- **TASK OBJECTIVE**:
Copy the entries exactly, through the "tan 2x2 tile" line.

● ● ● ●

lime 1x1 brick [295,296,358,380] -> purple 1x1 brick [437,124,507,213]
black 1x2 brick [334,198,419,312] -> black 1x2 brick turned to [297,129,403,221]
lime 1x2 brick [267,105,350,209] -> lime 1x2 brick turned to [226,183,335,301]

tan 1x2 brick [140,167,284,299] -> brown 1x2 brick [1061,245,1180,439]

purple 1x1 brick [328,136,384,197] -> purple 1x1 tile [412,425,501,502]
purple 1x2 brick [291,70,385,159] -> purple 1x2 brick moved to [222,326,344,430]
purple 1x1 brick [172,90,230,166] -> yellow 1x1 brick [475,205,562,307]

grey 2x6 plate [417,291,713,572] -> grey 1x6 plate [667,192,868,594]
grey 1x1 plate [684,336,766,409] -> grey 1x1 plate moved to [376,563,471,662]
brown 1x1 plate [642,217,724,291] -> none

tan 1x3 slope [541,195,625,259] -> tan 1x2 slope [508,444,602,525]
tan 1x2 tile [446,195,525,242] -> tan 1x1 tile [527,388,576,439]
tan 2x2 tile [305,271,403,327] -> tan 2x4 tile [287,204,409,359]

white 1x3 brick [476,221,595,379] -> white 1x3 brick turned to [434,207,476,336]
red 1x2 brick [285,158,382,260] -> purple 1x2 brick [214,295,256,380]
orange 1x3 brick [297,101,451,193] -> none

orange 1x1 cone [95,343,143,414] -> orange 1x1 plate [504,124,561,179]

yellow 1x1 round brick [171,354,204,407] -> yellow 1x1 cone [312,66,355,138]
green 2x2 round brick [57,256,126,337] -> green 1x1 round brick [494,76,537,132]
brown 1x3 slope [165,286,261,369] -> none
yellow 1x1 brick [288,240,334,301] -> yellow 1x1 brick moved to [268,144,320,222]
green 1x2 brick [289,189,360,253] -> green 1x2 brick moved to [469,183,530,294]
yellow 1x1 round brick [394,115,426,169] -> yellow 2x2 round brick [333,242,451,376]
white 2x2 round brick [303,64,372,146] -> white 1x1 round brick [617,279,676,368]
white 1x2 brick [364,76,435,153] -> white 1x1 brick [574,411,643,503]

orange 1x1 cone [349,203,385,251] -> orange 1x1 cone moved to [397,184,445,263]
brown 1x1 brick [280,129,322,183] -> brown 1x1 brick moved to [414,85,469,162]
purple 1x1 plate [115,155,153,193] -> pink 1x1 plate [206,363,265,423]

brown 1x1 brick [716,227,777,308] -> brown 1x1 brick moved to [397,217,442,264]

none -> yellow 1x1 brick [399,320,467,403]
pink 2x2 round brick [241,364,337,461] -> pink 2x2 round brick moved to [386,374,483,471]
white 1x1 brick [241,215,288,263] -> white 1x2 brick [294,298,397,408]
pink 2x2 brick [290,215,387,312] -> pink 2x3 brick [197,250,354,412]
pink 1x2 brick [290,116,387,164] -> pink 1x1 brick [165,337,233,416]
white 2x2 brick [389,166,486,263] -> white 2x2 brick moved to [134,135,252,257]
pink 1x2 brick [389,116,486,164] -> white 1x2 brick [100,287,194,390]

● ● ● ●

- **OUTPUT OF THE EXERCISE**:
lime 1x1 brick [295,296,358,380] -> purple 1x1 brick [437,124,507,213]
black 1x2 brick [334,198,419,312] -> black 1x2 brick turned to [297,129,403,221]
lime 1x2 brick [267,105,350,209] -> lime 1x2 brick turned to [226,183,335,301]

tan 1x2 brick [140,167,284,299] -> brown 1x2 brick [1061,245,1180,439]

purple 1x1 brick [328,136,384,197] -> purple 1x1 tile [412,425,501,502]
purple 1x2 brick [291,70,385,159] -> purple 1x2 brick moved to [222,326,344,430]
purple 1x1 brick [172,90,230,166] -> yellow 1x1 brick [475,205,562,307]

grey 2x6 plate [417,291,713,572] -> grey 1x6 plate [667,192,868,594]
grey 1x1 plate [684,336,766,409] -> grey 1x1 plate moved to [376,563,471,662]
brown 1x1 plate [642,217,724,291] -> none

tan 1x3 slope [541,195,625,259] -> tan 1x2 slope [508,444,602,525]
tan 1x2 tile [446,195,525,242] -> tan 1x1 tile [527,388,576,439]
tan 2x2 tile [305,271,403,327] -> tan 2x4 tile [287,204,409,359]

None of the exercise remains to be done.